- **What you have to do**:
Print the full set of records below, character for character and picture-free.

- **Record extracts**:
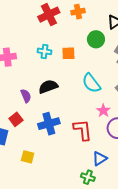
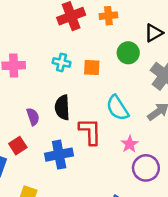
black semicircle: (48, 87) -> (62, 107), turned -78
red L-shape: (83, 130) -> (90, 131), moved

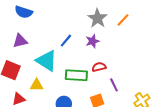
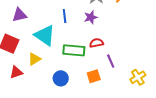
blue line: (66, 41) -> (65, 16), turned -48
yellow triangle: (37, 85) -> (34, 59), turned -32

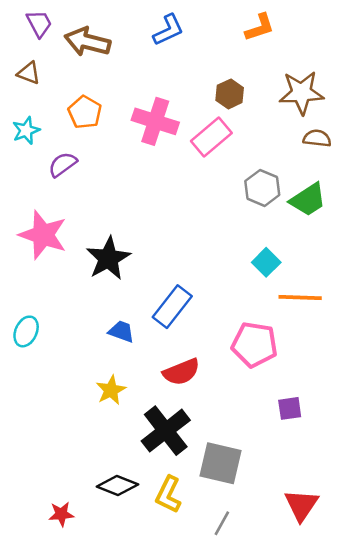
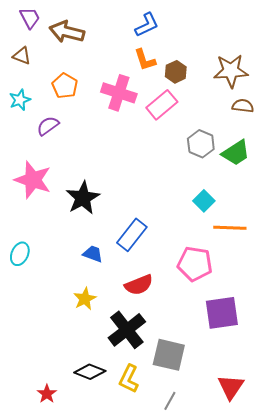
orange L-shape: (260, 27) -> (145, 60), moved, turned 90
blue L-shape: (168, 30) -> (147, 25), moved
purple square: (290, 408) -> (222, 313), size x1.8
red star: (61, 514) -> (47, 394), turned -30

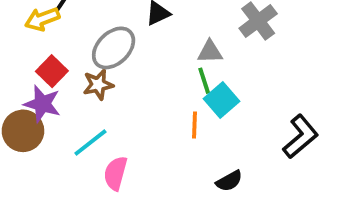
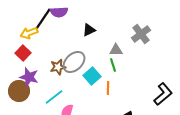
gray ellipse: (114, 48) -> (74, 62), moved
red square: (52, 71) -> (23, 53), moved
cyan square: (221, 100) -> (92, 76), moved

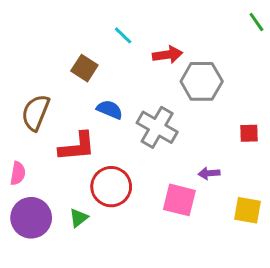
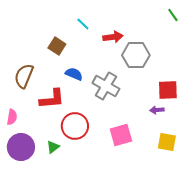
red square: (249, 133) -> (168, 90), size x1.5
purple arrow: (209, 173) -> (157, 110), moved
pink square: (179, 200) -> (121, 135), turned -30

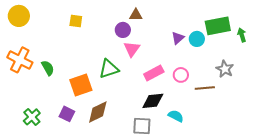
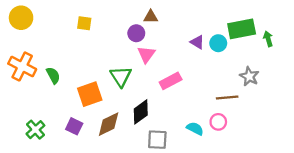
purple triangle: (178, 38) -> (197, 42), turned -48
green triangle: (109, 69) -> (121, 76), turned -45
pink circle: (181, 75) -> (218, 122), moved
black diamond: (153, 101) -> (141, 112), moved, turned -30

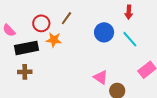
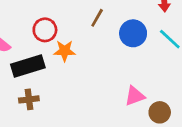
brown line: (66, 18) -> (97, 18), moved
pink triangle: (101, 77) -> (135, 96), turned -49

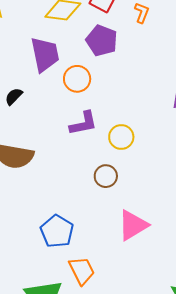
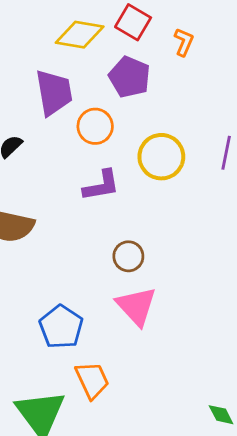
yellow circle: (121, 137) -> (161, 157), moved, size x1.4
pink triangle: (133, 225) -> (136, 306), moved, turned -44

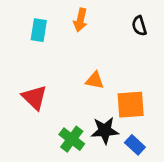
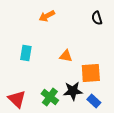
orange arrow: (80, 20) -> (47, 16), moved, turned 49
cyan rectangle: (39, 30) -> (26, 53), moved
red triangle: (34, 98) -> (17, 99), moved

- **Your solution**:
black semicircle: (48, 87) -> (62, 107), turned -78
red L-shape: (83, 130) -> (90, 131), moved

blue line: (66, 41) -> (65, 16), turned -48
yellow triangle: (37, 85) -> (34, 59), turned -32

orange L-shape: (260, 27) -> (145, 60), moved, turned 90
blue L-shape: (168, 30) -> (147, 25), moved
purple square: (290, 408) -> (222, 313), size x1.8
red star: (61, 514) -> (47, 394), turned -30

gray ellipse: (114, 48) -> (74, 62), moved
red square: (52, 71) -> (23, 53), moved
cyan square: (221, 100) -> (92, 76), moved

red square: (249, 133) -> (168, 90), size x1.5
purple arrow: (209, 173) -> (157, 110), moved
pink square: (179, 200) -> (121, 135), turned -30

purple triangle: (178, 38) -> (197, 42), turned -48
green triangle: (109, 69) -> (121, 76), turned -45
pink circle: (181, 75) -> (218, 122), moved
black diamond: (153, 101) -> (141, 112), moved, turned -30

brown line: (66, 18) -> (97, 18), moved
pink triangle: (101, 77) -> (135, 96), turned -49

yellow circle: (121, 137) -> (161, 157), moved, size x1.4
pink triangle: (133, 225) -> (136, 306), moved, turned -44

orange arrow: (80, 20) -> (47, 16), moved, turned 49
cyan rectangle: (39, 30) -> (26, 53), moved
red triangle: (34, 98) -> (17, 99), moved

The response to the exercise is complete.